SUPPLIED MATERIAL START

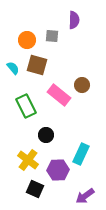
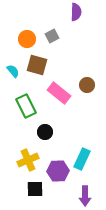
purple semicircle: moved 2 px right, 8 px up
gray square: rotated 32 degrees counterclockwise
orange circle: moved 1 px up
cyan semicircle: moved 3 px down
brown circle: moved 5 px right
pink rectangle: moved 2 px up
black circle: moved 1 px left, 3 px up
cyan rectangle: moved 1 px right, 5 px down
yellow cross: rotated 30 degrees clockwise
purple hexagon: moved 1 px down
black square: rotated 24 degrees counterclockwise
purple arrow: rotated 54 degrees counterclockwise
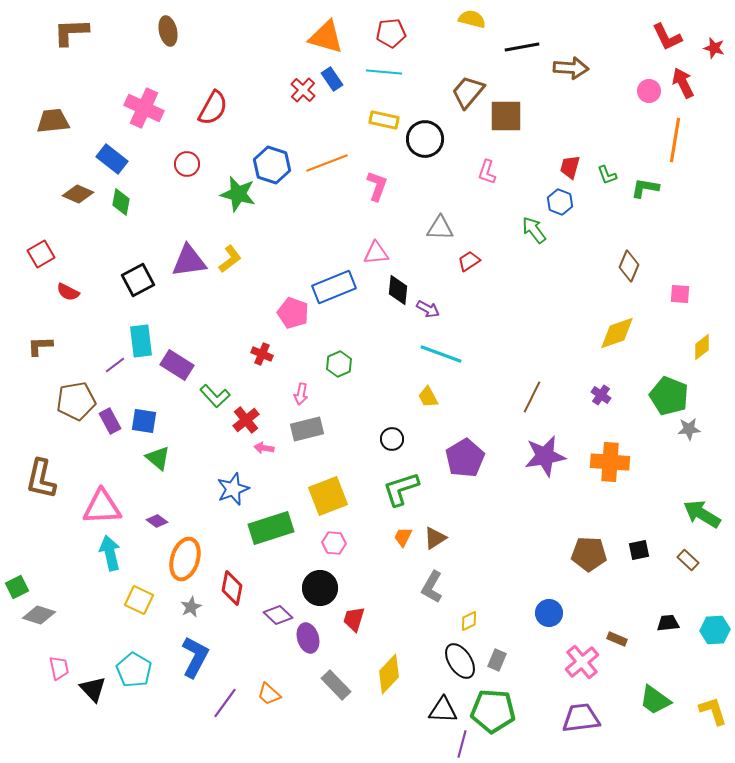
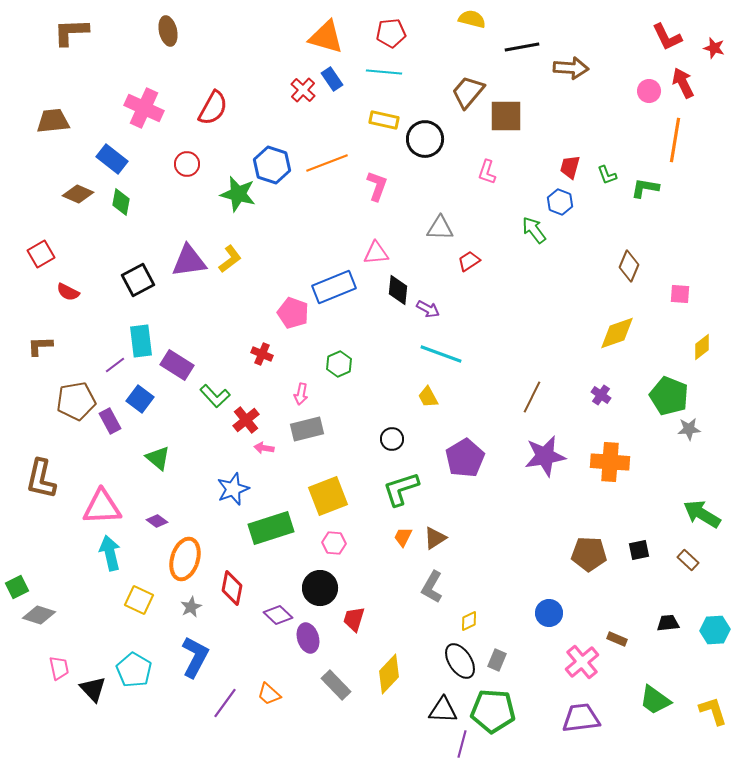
blue square at (144, 421): moved 4 px left, 22 px up; rotated 28 degrees clockwise
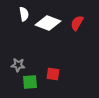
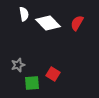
white diamond: rotated 25 degrees clockwise
gray star: rotated 24 degrees counterclockwise
red square: rotated 24 degrees clockwise
green square: moved 2 px right, 1 px down
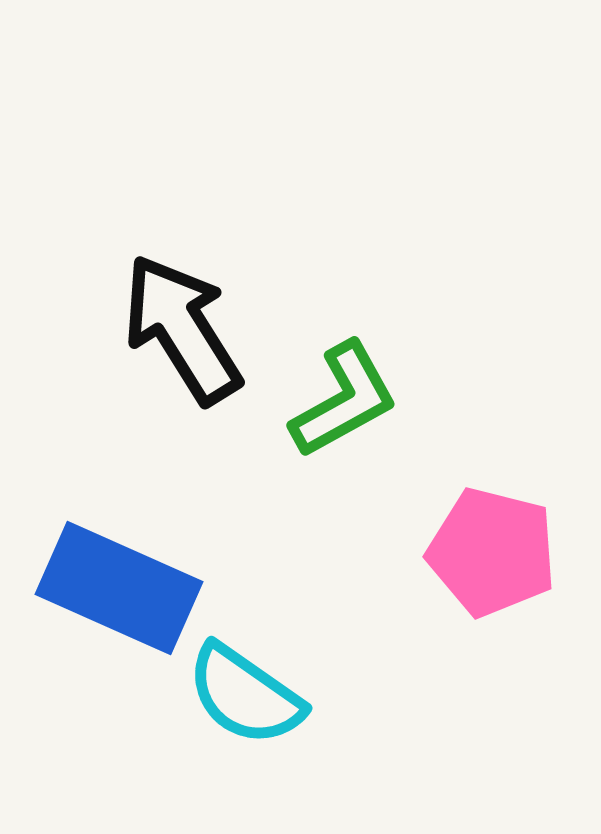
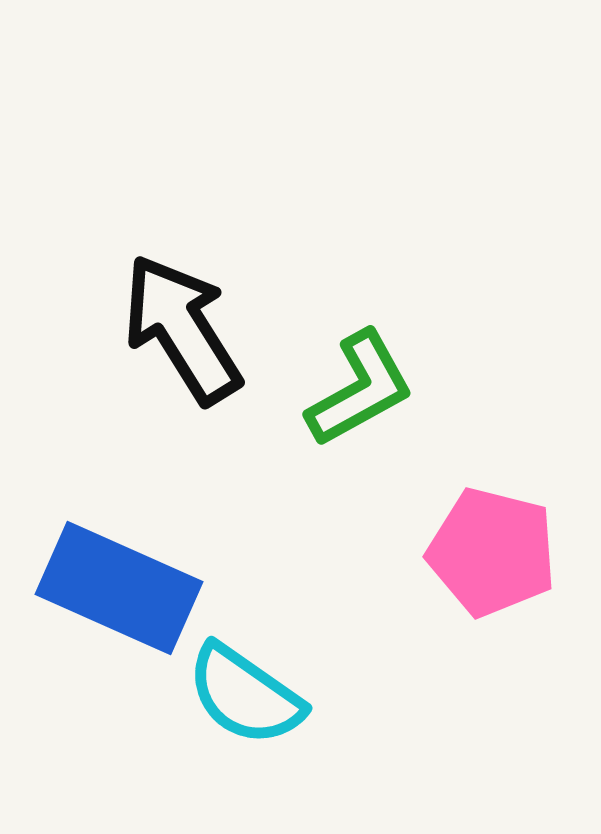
green L-shape: moved 16 px right, 11 px up
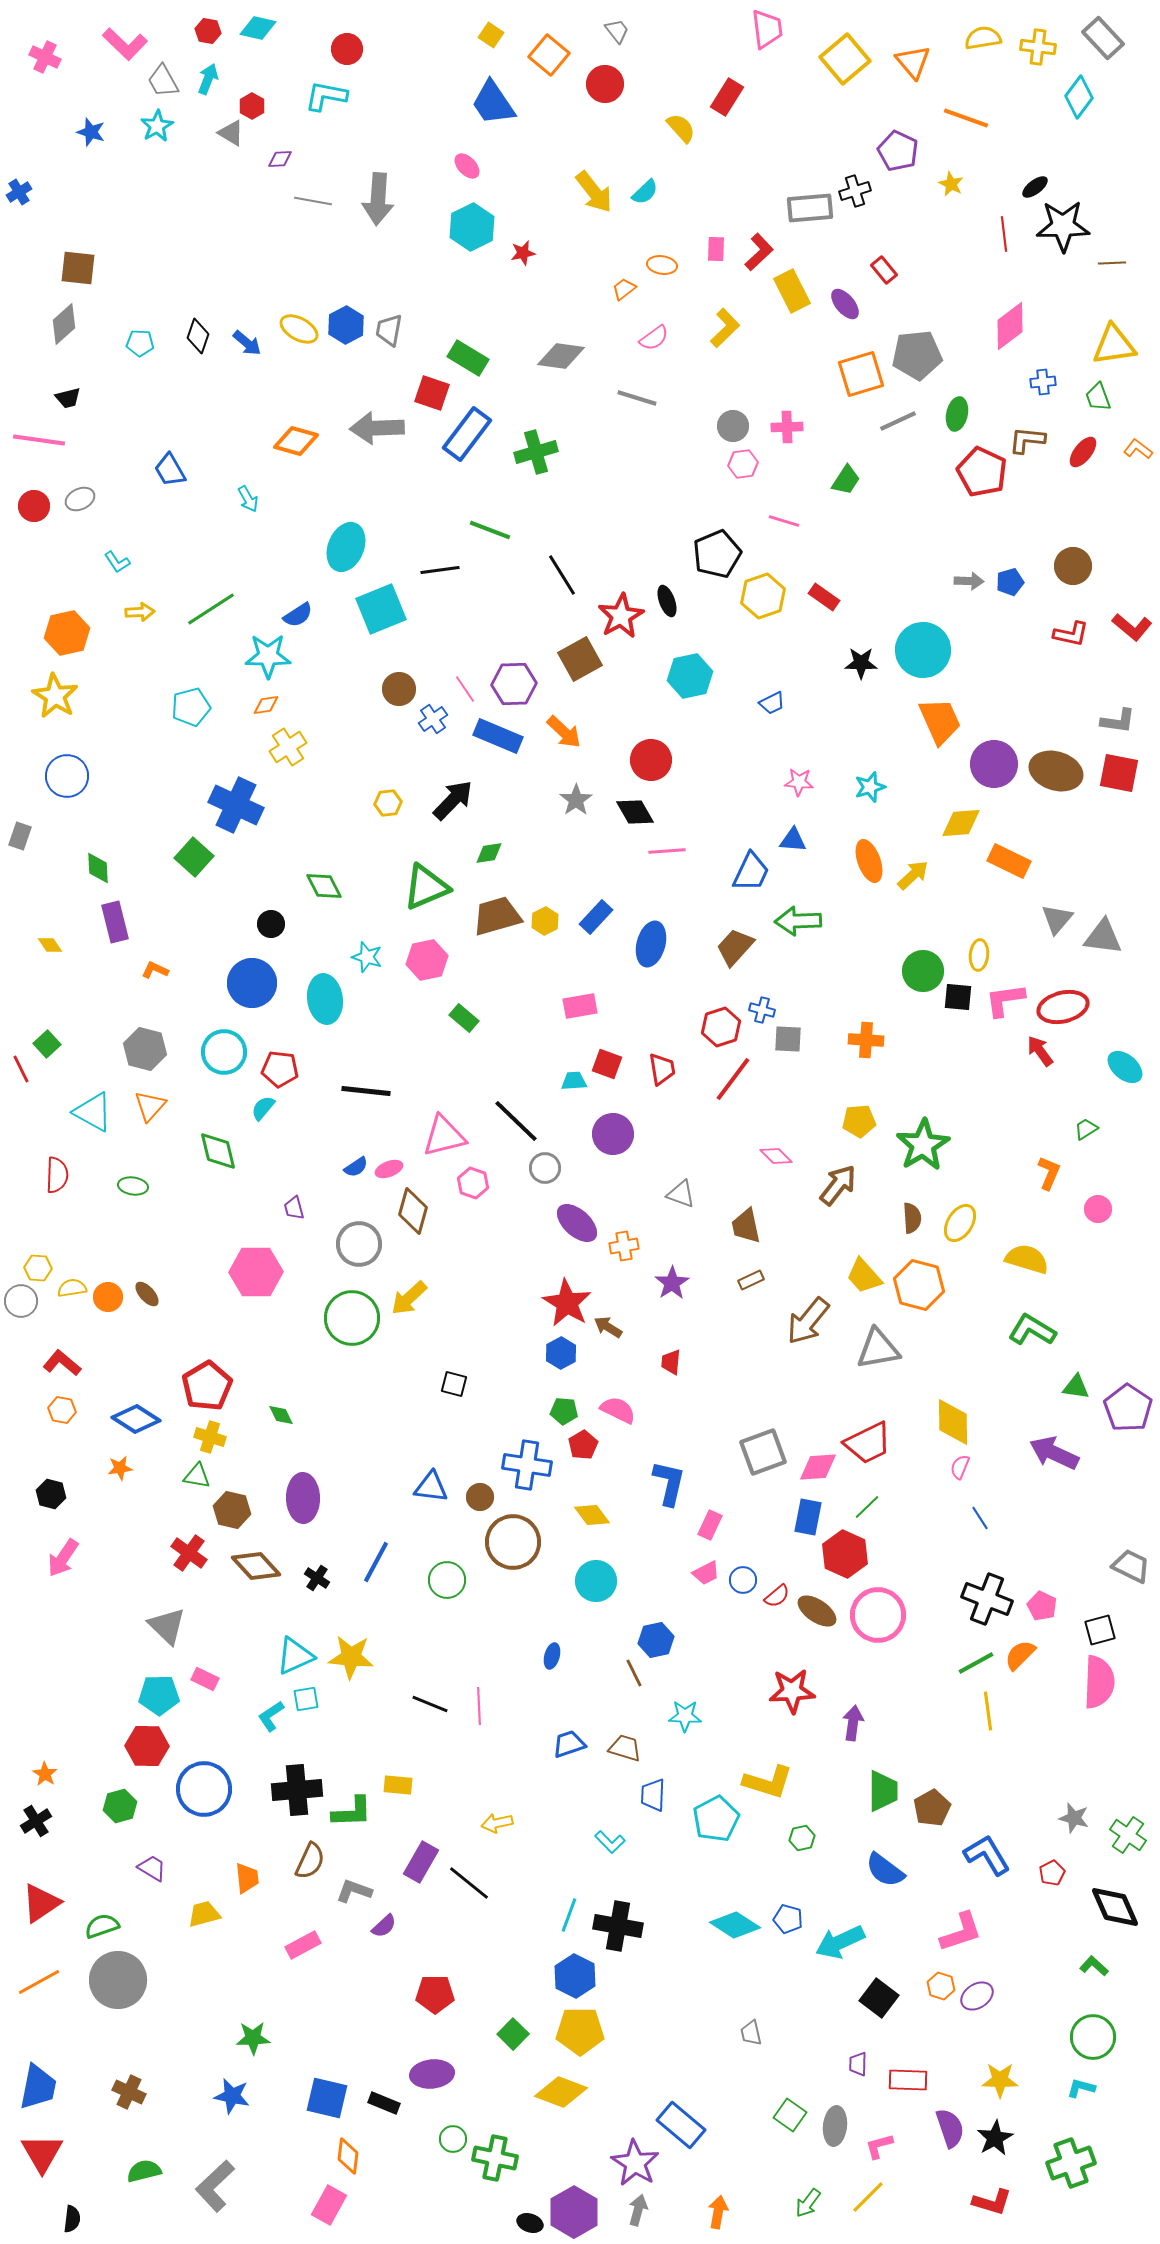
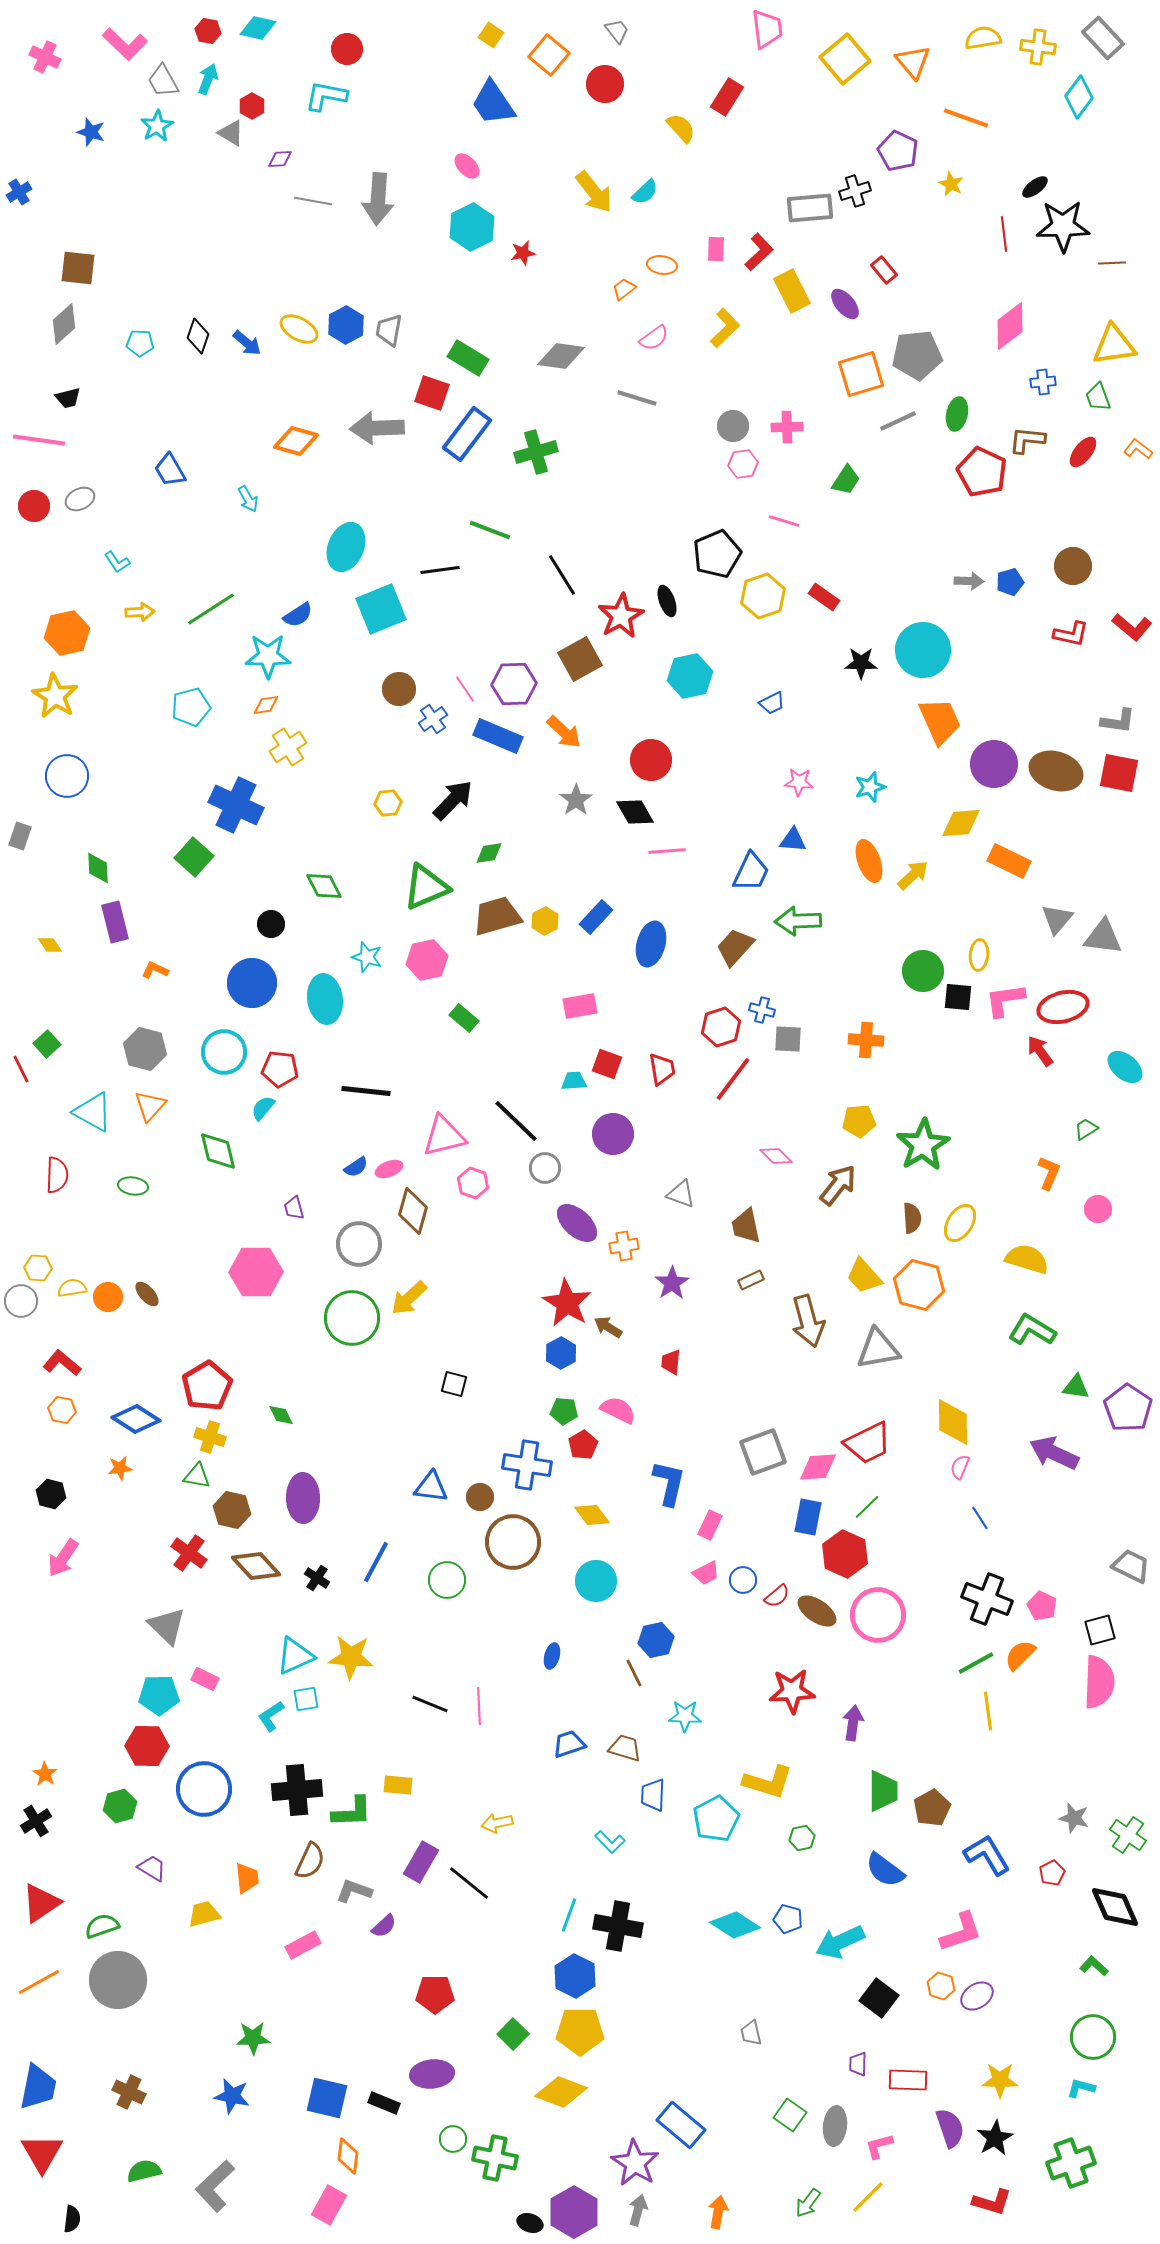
brown arrow at (808, 1321): rotated 54 degrees counterclockwise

SUPPLIED MATERIAL END

WHAT THE EXERCISE ASKS: Wherever a line in the listing contains the word "rotated", copy that line out.

YOUR RESPONSE:
gray square: rotated 32 degrees counterclockwise
yellow cross: rotated 30 degrees clockwise
black square: rotated 24 degrees counterclockwise
purple arrow: rotated 54 degrees counterclockwise
blue square at (144, 421): moved 4 px left, 22 px up; rotated 28 degrees clockwise
white diamond: rotated 25 degrees clockwise
gray star: rotated 24 degrees counterclockwise
red square: rotated 24 degrees clockwise
brown arrow at (808, 1321): rotated 54 degrees counterclockwise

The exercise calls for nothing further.